==== INPUT DATA ====

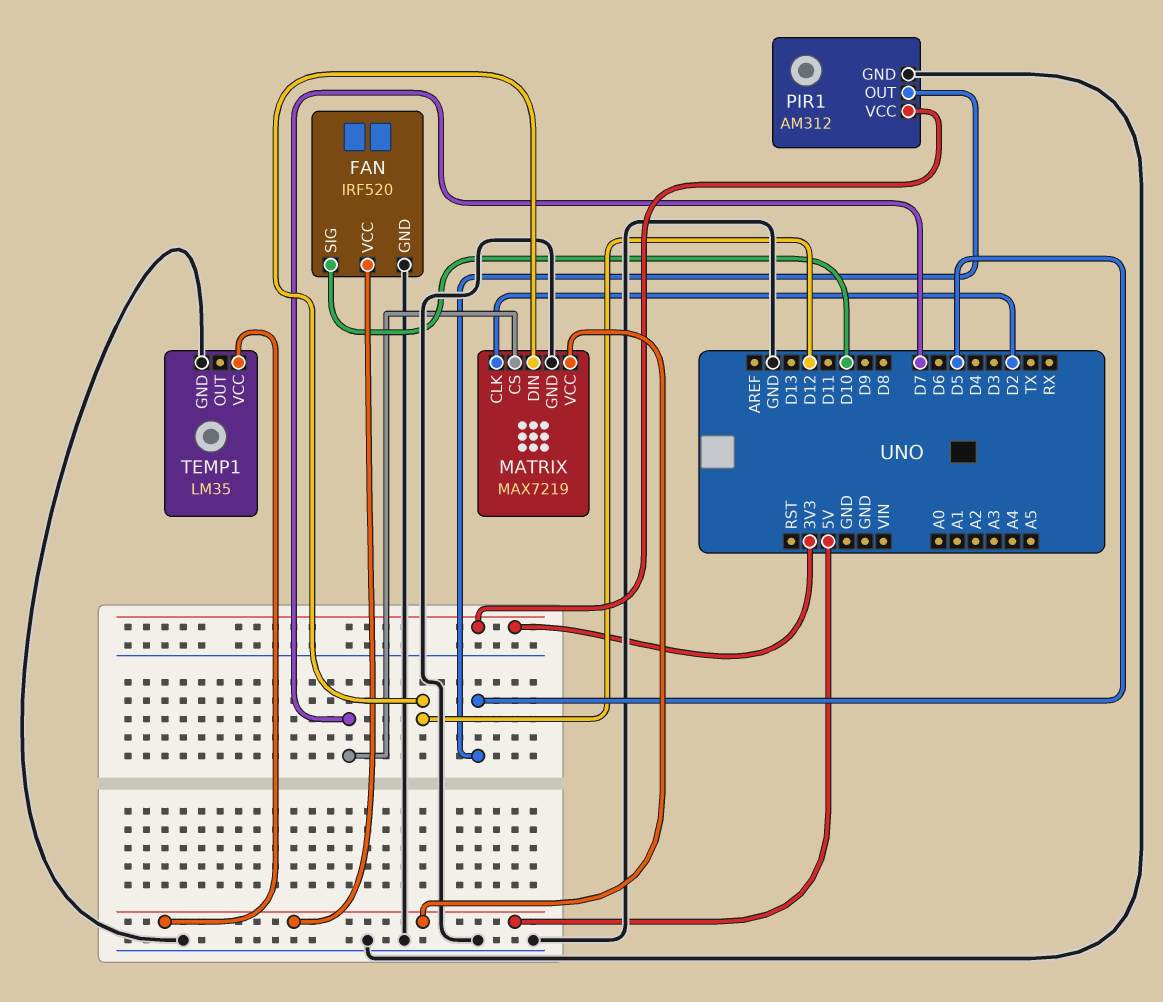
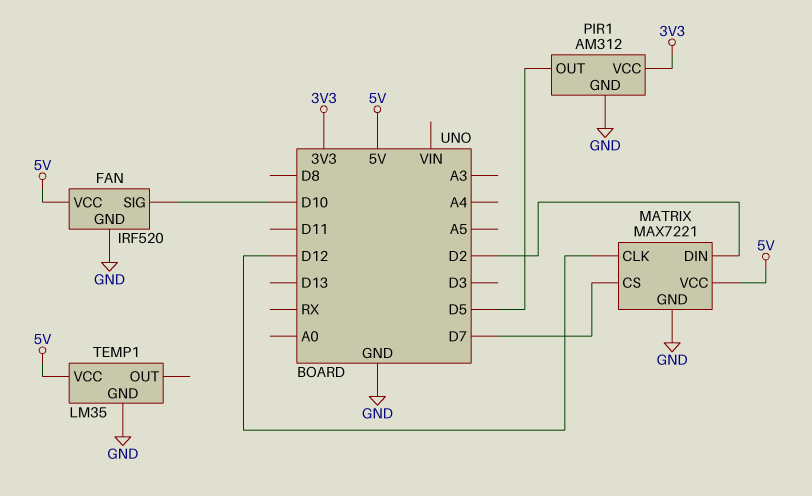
MATRIX: MAX7219 -> MAX7221
MATRIX pin CLK: D2 -> D12
MATRIX pin DIN: D12 -> D2

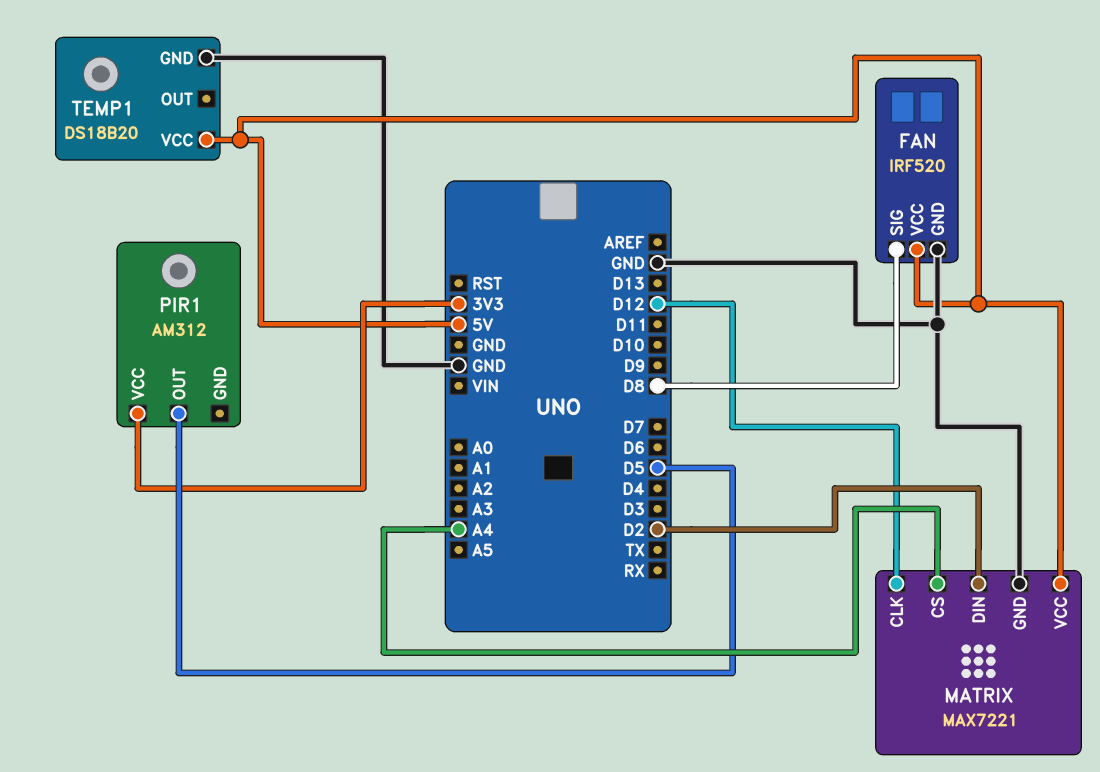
FAN pin SIG: D10 -> D8
MATRIX pin CS: D7 -> A4
PIR1 pin GND: GND -> none
TEMP1: LM35 -> DS18B20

====

> _TASK ITEM_
An exact copy of every record above is required, with all pictures omitted.

> _ANSWER SPACE_
MATRIX: MAX7219 -> MAX7221
MATRIX pin CLK: D2 -> D12
MATRIX pin DIN: D12 -> D2

FAN pin SIG: D10 -> D8
MATRIX pin CS: D7 -> A4
PIR1 pin GND: GND -> none
TEMP1: LM35 -> DS18B20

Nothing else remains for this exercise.